= WHAT YOU HAVE TO DO =
Please repeat the entries word for word and keep the images out.

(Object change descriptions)

--- START ---

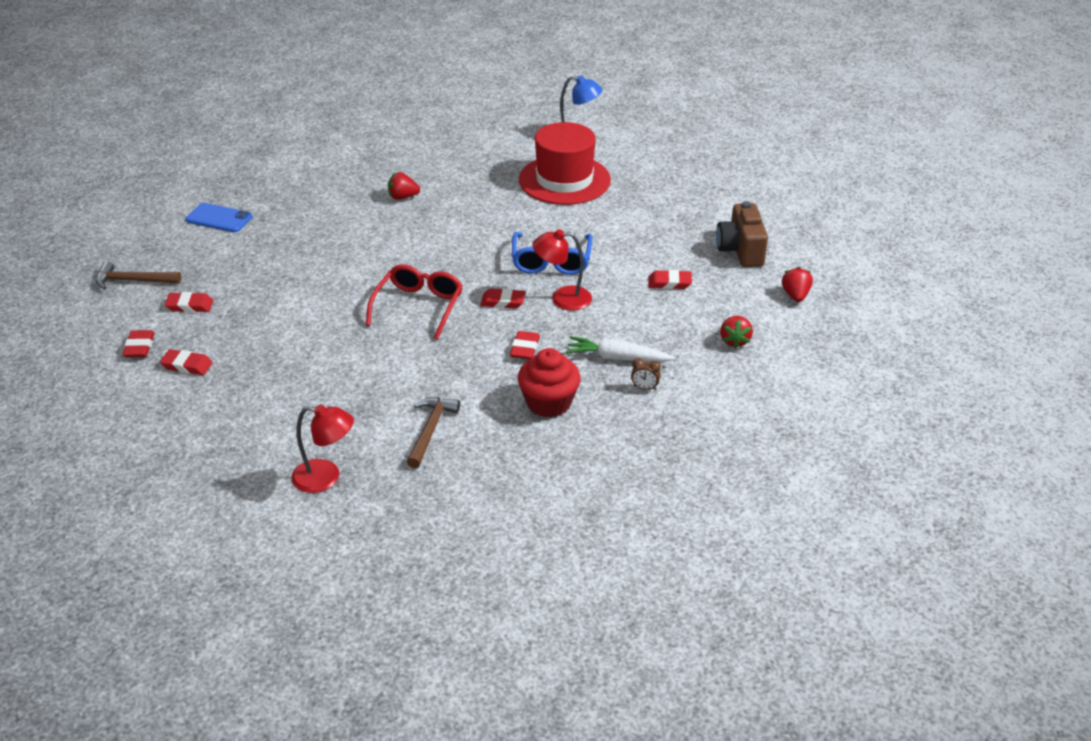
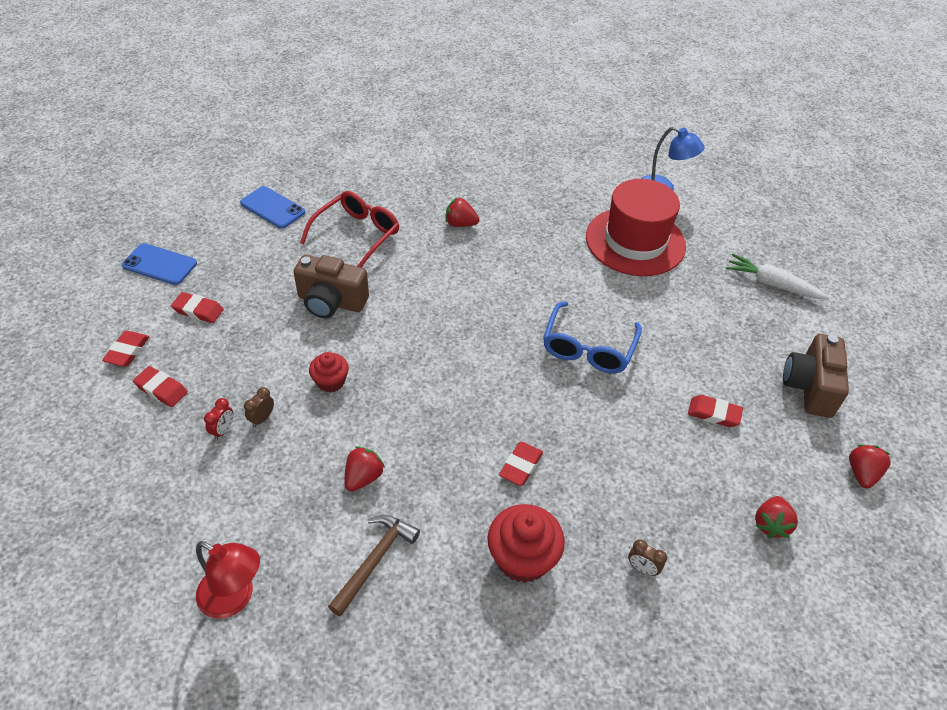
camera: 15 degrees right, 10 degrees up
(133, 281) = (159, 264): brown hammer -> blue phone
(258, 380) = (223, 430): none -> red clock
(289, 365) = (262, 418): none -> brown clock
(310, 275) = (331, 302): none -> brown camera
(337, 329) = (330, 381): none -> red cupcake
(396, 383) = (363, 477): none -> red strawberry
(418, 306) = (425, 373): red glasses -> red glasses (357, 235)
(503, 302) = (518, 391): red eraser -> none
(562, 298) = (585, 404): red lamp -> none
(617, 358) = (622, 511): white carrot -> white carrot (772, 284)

--- END ---

= TASK RESULT =
camera: 15 degrees right, 10 degrees up
(133, 281) = (159, 264): brown hammer -> blue phone
(258, 380) = (223, 430): none -> red clock
(289, 365) = (262, 418): none -> brown clock
(310, 275) = (331, 302): none -> brown camera
(337, 329) = (330, 381): none -> red cupcake
(396, 383) = (363, 477): none -> red strawberry
(418, 306) = (425, 373): red glasses -> red glasses (357, 235)
(503, 302) = (518, 391): red eraser -> none
(562, 298) = (585, 404): red lamp -> none
(617, 358) = (622, 511): white carrot -> white carrot (772, 284)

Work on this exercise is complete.